Stored data entries:
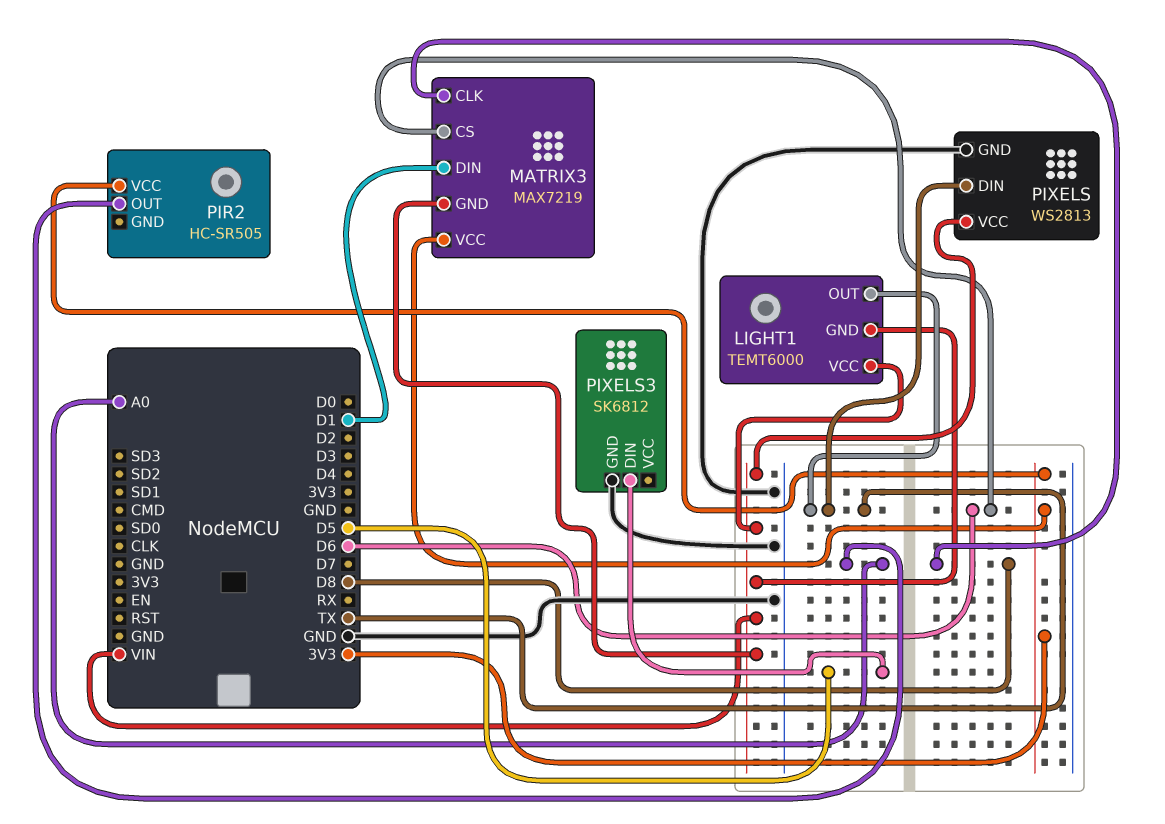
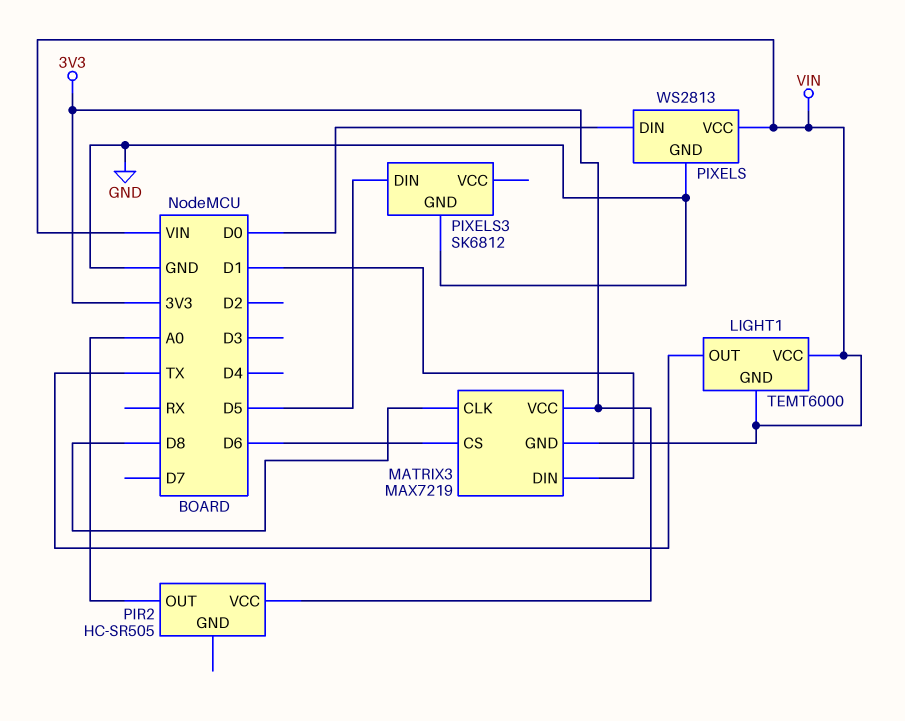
PIXELS pin DIN: TX -> D0

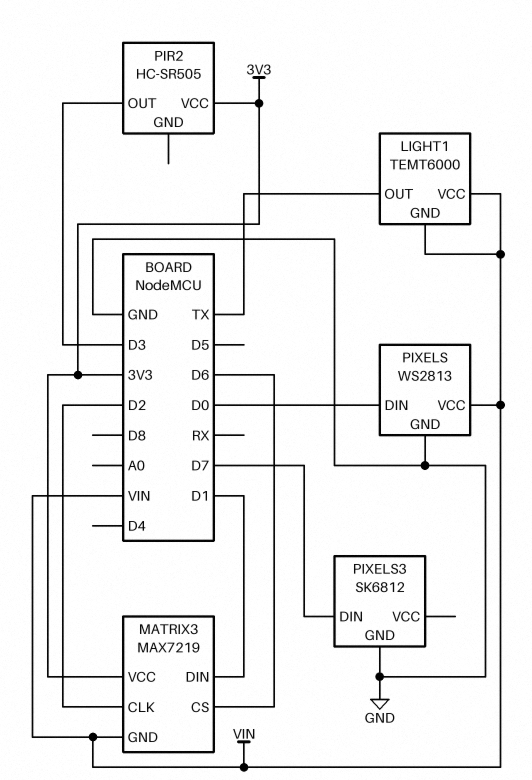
MATRIX3 pin CLK: D8 -> D2
PIR2 pin OUT: A0 -> D3
PIXELS3 pin DIN: D5 -> D7

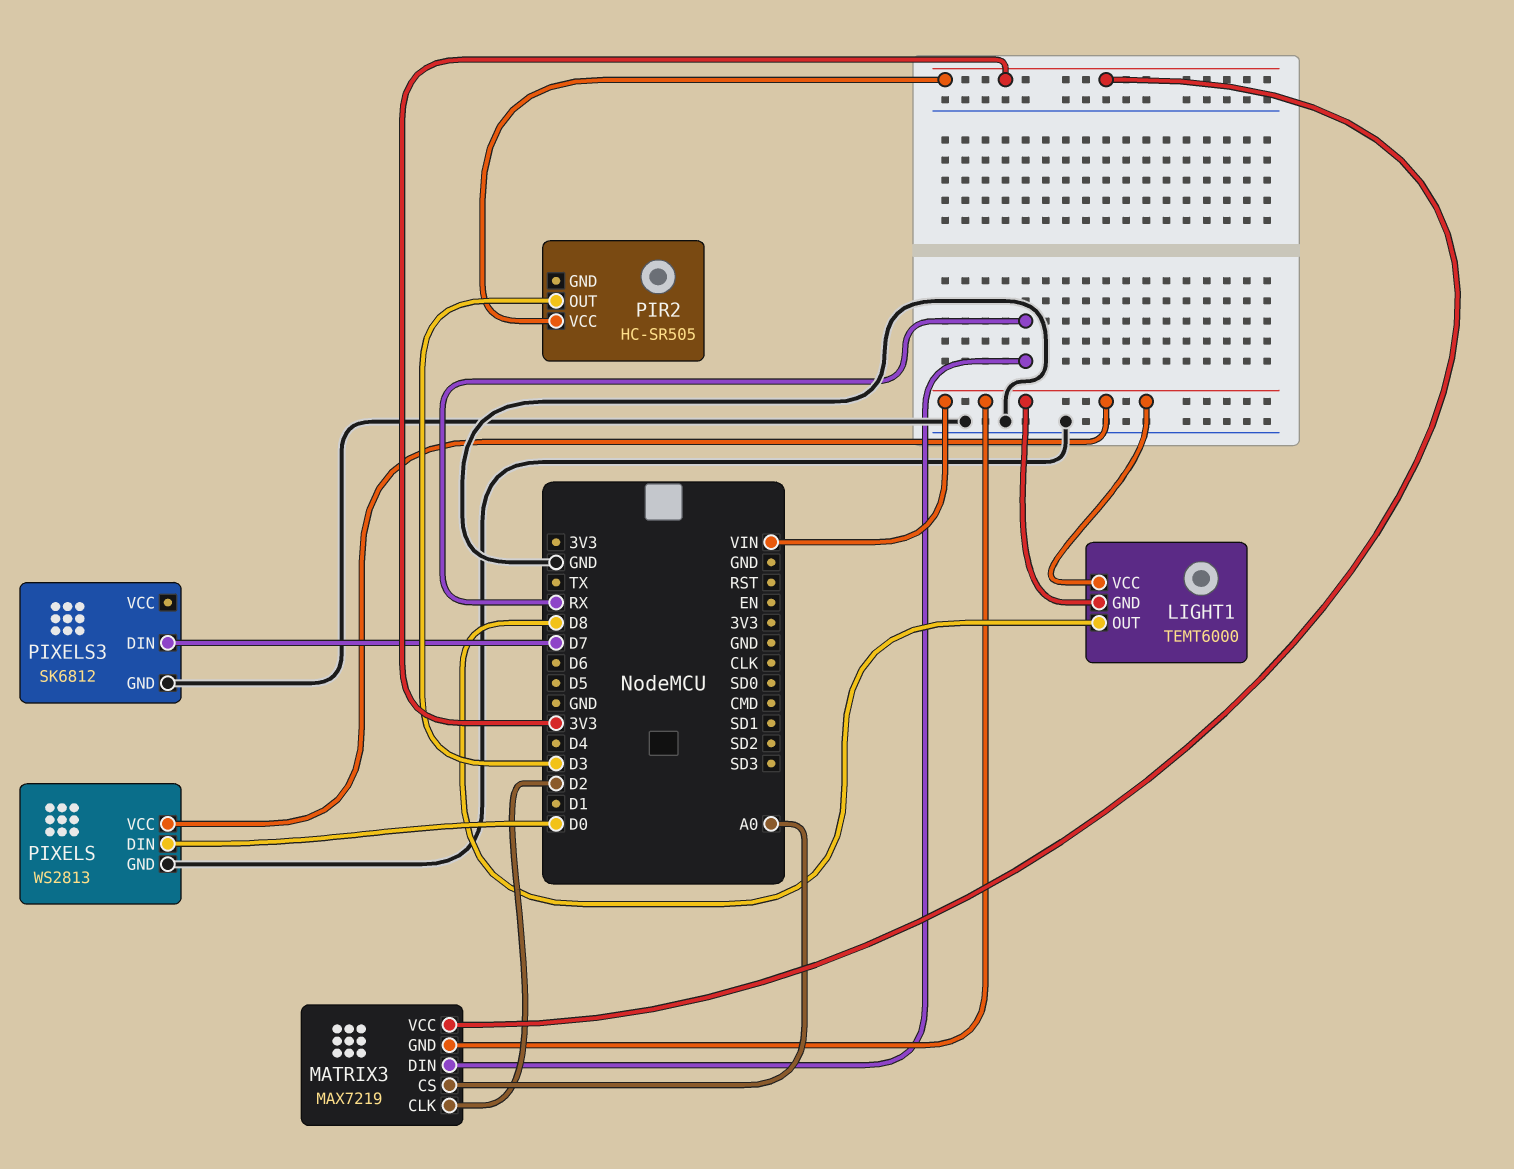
LIGHT1 pin OUT: TX -> D8
MATRIX3 pin CS: D6 -> A0
MATRIX3 pin DIN: D1 -> RX

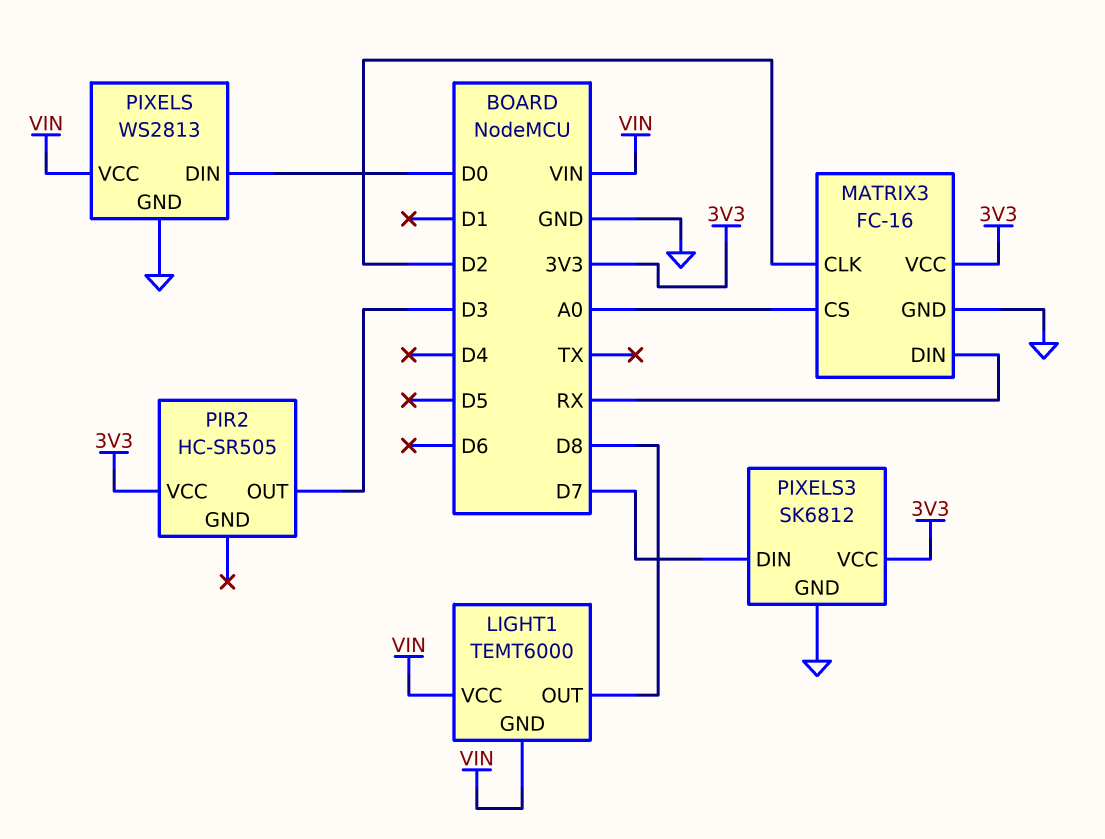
MATRIX3: MAX7219 -> FC-16
MATRIX3 pin GND: VIN -> GND
PIXELS3 pin VCC: none -> 3V3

[Description of the task] Every line from the one bearing "MATRIX3 pin DIN: D1 -> RX" through the end of the data above must be output exactly, and no picture may appear.

[Finished task]
MATRIX3 pin DIN: D1 -> RX

MATRIX3: MAX7219 -> FC-16
MATRIX3 pin GND: VIN -> GND
PIXELS3 pin VCC: none -> 3V3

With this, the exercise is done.